++++ DATA TO PROCESS
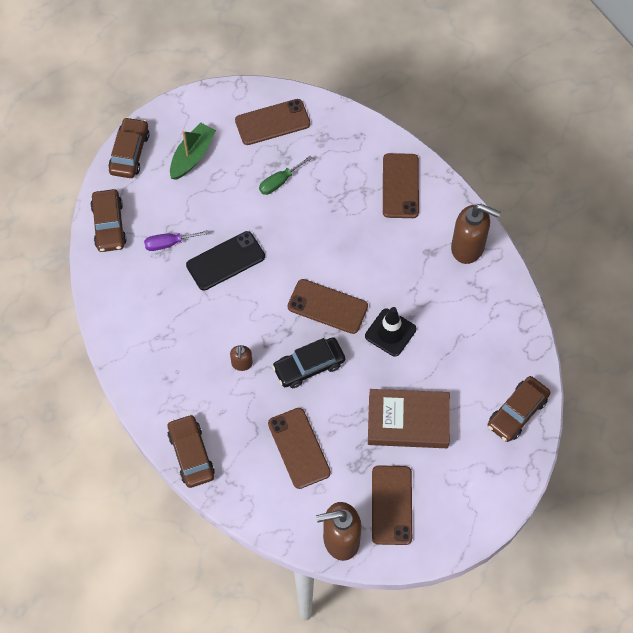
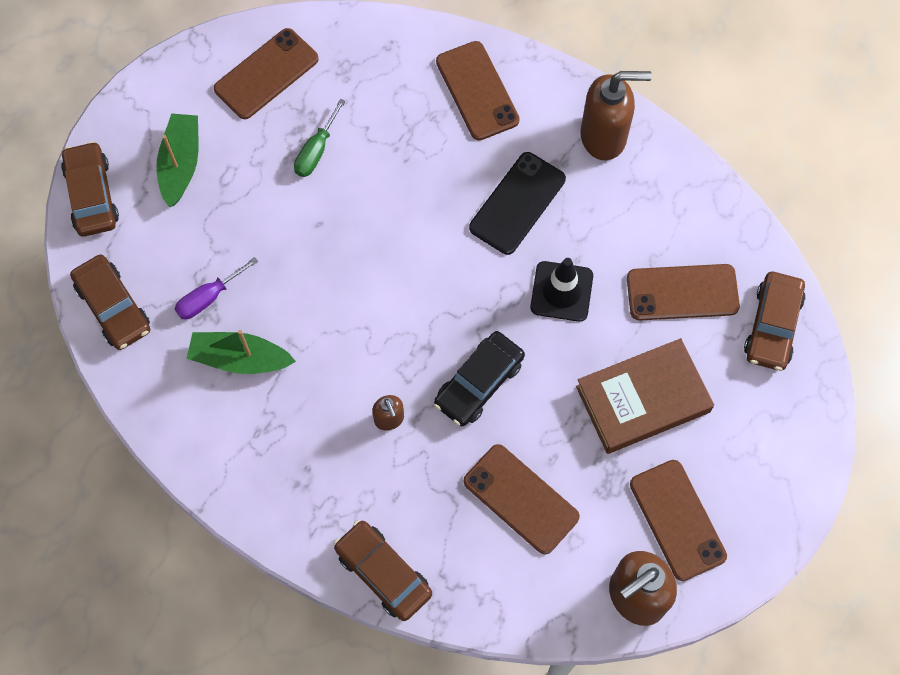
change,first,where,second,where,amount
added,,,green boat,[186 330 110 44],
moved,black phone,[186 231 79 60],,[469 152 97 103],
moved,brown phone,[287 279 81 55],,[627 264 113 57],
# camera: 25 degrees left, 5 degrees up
++++++++
## [TASK DESCRIPTION]
Say how many lines in the records hold the word "phone", giving the number by itself.

## [EXERCISE RESPONSE]
2